Exact transcription, pictures omitted: begin at the top line of the records below and end with the line bearing "(303, 197) = (525, 411): yellow".
════════════════════
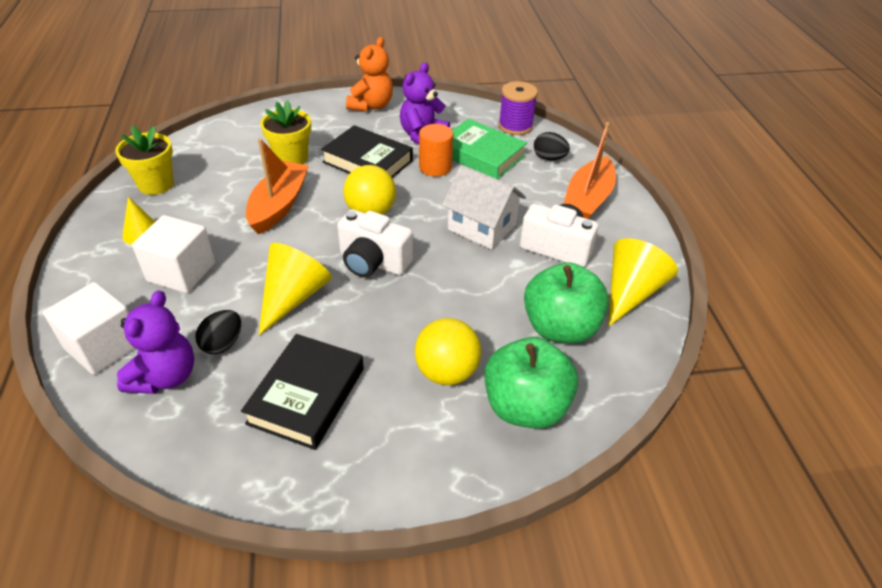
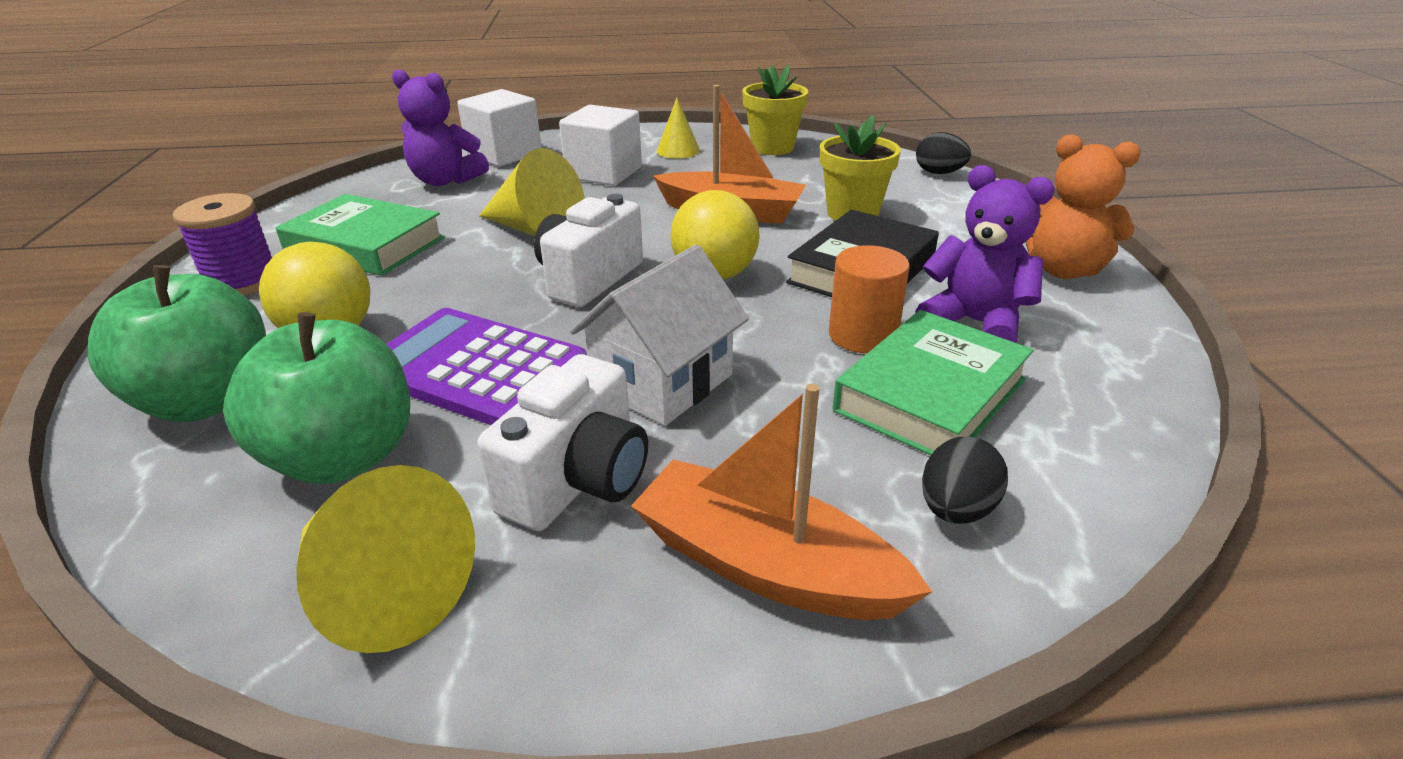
camera: 95 degrees right, 10 degrees down
(223, 344) = (476, 200): black egg -> black egg (939, 173)
(307, 396) = (365, 245): black book -> green book
(477, 295) = (475, 368): none -> purple calculator
(515, 126) = (1098, 459): purple spool -> purple spool (242, 281)

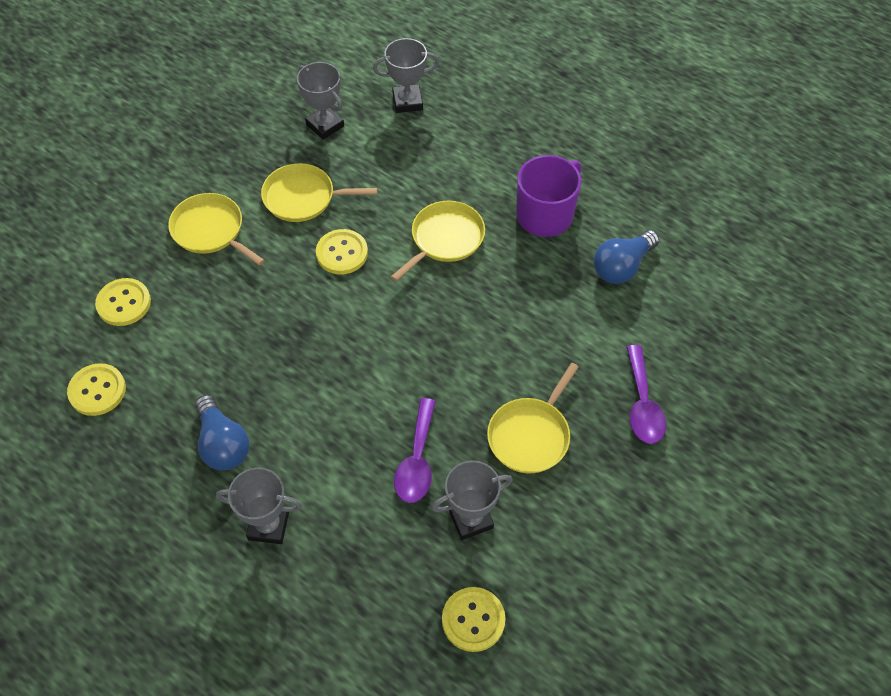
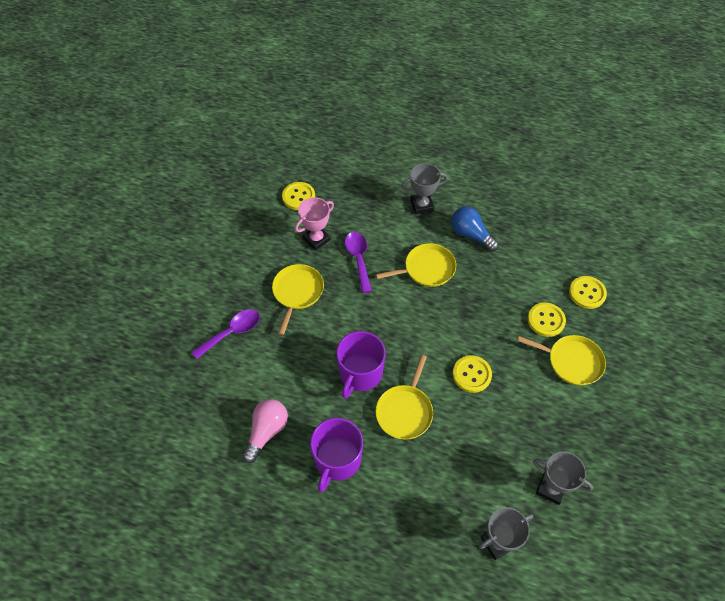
camera: 160 degrees right, 0 degrees up
(97, 391) = (560, 240): yellow button -> yellow button (546, 320)
(303, 197) = (525, 411): yellow pan -> yellow pan (426, 269)
(471, 519) = (316, 239): grey trophy -> pink trophy
(482, 297) = (360, 373): none -> purple mug
(622, 266) = (266, 432): blue light bulb -> pink light bulb
(642, 404) = (232, 332): purple spoon -> purple spoon turned 75 degrees clockwise

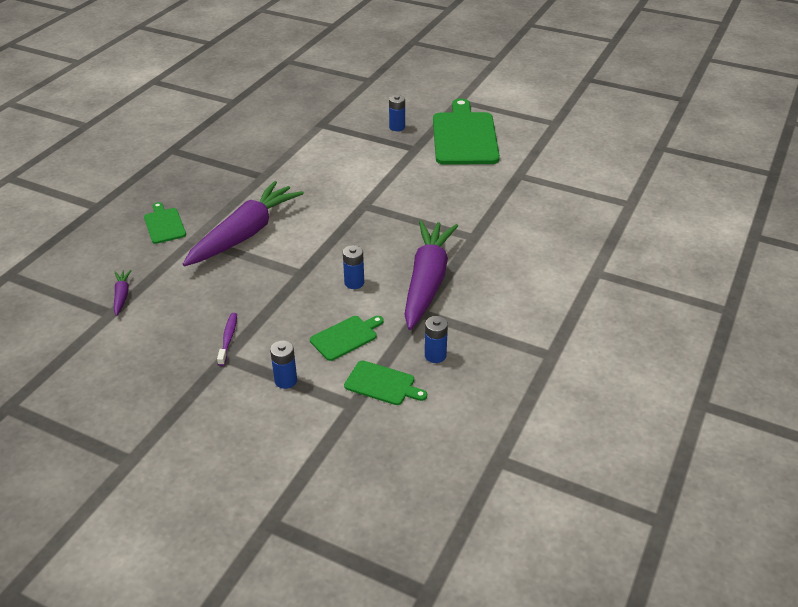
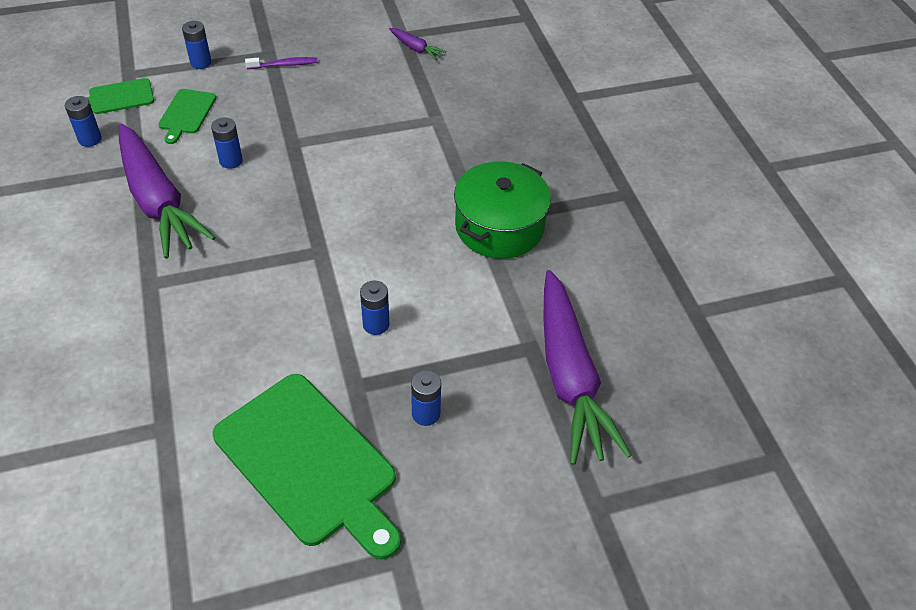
camera: 135 degrees right, 10 degrees up
(164, 224) = (485, 115): green cutting board -> none
(228, 338) = (284, 65): purple toothbrush -> purple toothbrush turned 60 degrees counterclockwise
(245, 234) = (397, 149): purple carrot -> purple carrot (569, 376)
(257, 169) = (499, 227): none -> green pot
(377, 163) = (376, 324): none -> blue battery

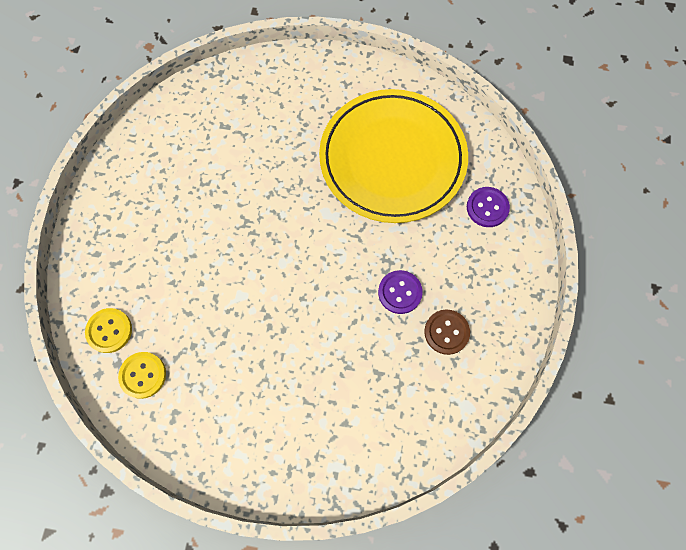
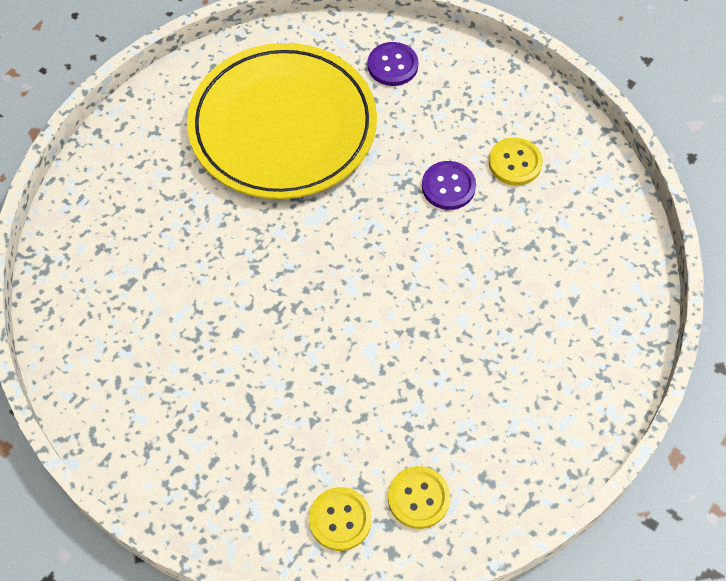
camera: 65 degrees left, 10 degrees down
(446, 332) = (515, 163): brown button -> yellow button

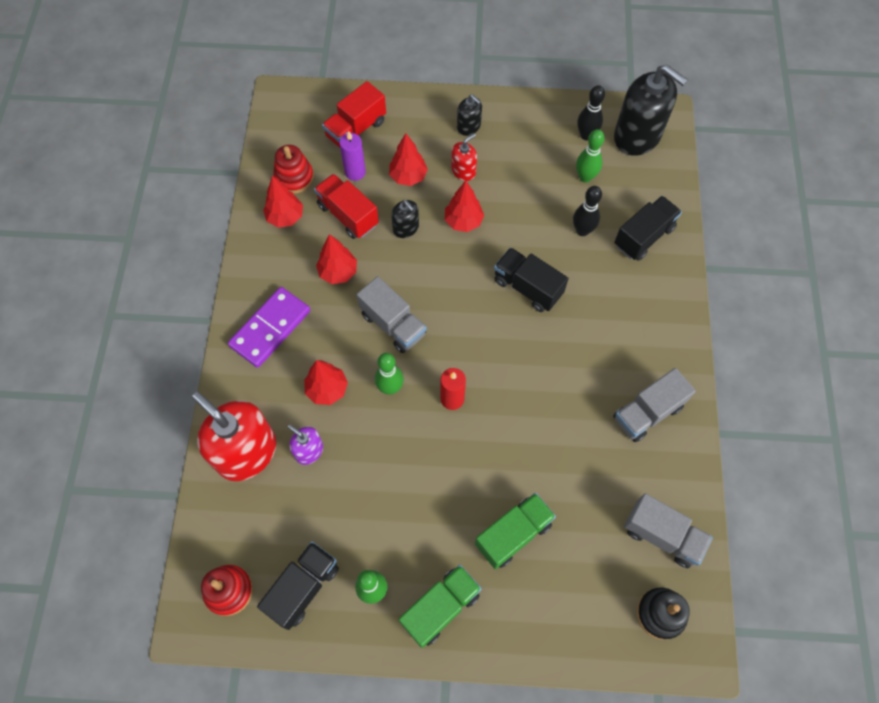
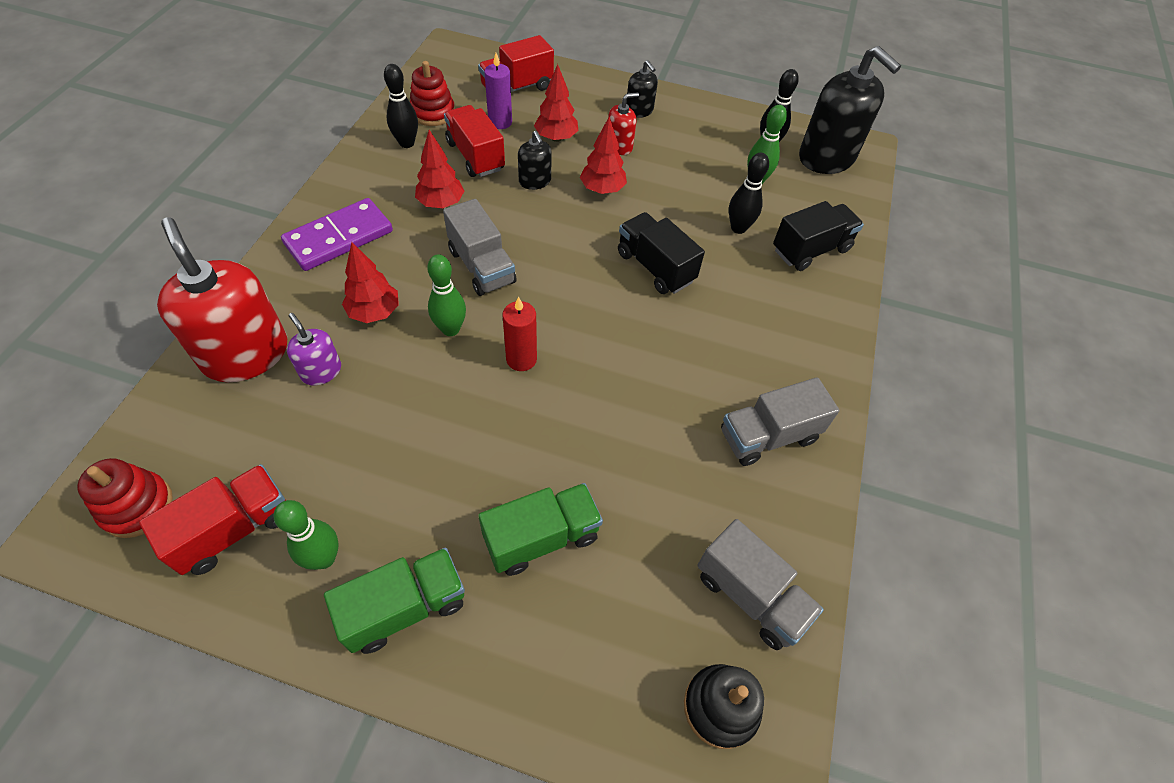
camera: 10 degrees right, 10 degrees down
(285, 217) = (407, 143): red tree -> black bowling pin
(303, 587) = (233, 529): black truck -> red truck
════════════════════
ANSWER TO THIS PROBLEM >>
camera: 95 degrees right, 10 degrees down
(223, 344) = (476, 200): black egg -> black egg (939, 173)
(307, 396) = (365, 245): black book -> green book
(477, 295) = (475, 368): none -> purple calculator
(515, 126) = (1098, 459): purple spool -> purple spool (242, 281)

camera: 160 degrees right, 0 degrees up
(97, 391) = (560, 240): yellow button -> yellow button (546, 320)
(303, 197) = (525, 411): yellow pan -> yellow pan (426, 269)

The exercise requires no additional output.